> _Dataset_

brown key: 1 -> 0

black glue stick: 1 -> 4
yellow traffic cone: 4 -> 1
--
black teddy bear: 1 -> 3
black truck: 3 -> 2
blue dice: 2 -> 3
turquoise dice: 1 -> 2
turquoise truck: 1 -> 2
...
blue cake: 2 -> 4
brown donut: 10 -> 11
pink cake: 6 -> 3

> _What the exercise asks_
Reproduce exactly the lines above from the line with "brown key: 1 -> 0" to the line with "yellow traffic cone: 4 -> 1", including both, and add nothing.

> _Answer space_
brown key: 1 -> 0

black glue stick: 1 -> 4
yellow traffic cone: 4 -> 1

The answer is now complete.